## [WORK TO COMPLETE]
Extract the data exactly, missing nothing.

--- --- ---

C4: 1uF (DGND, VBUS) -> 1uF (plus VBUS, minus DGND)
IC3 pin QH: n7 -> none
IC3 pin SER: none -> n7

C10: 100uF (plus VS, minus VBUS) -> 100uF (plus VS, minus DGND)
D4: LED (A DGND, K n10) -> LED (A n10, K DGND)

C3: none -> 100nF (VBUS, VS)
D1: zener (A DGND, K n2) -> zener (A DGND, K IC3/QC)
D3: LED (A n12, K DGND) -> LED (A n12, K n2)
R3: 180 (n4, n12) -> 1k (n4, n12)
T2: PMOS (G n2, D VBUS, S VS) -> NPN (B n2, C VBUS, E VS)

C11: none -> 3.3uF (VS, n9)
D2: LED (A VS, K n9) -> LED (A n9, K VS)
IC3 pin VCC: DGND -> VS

--- --- ---

## [ANSWER SPACE]
C4: 1uF (DGND, VBUS) -> 1uF (plus VBUS, minus DGND)
IC3 pin QH: n7 -> none
IC3 pin SER: none -> n7

C10: 100uF (plus VS, minus VBUS) -> 100uF (plus VS, minus DGND)
D4: LED (A DGND, K n10) -> LED (A n10, K DGND)

C3: none -> 100nF (VBUS, VS)
D1: zener (A DGND, K n2) -> zener (A DGND, K IC3/QC)
D3: LED (A n12, K DGND) -> LED (A n12, K n2)
R3: 180 (n4, n12) -> 1k (n4, n12)
T2: PMOS (G n2, D VBUS, S VS) -> NPN (B n2, C VBUS, E VS)

C11: none -> 3.3uF (VS, n9)
D2: LED (A VS, K n9) -> LED (A n9, K VS)
IC3 pin VCC: DGND -> VS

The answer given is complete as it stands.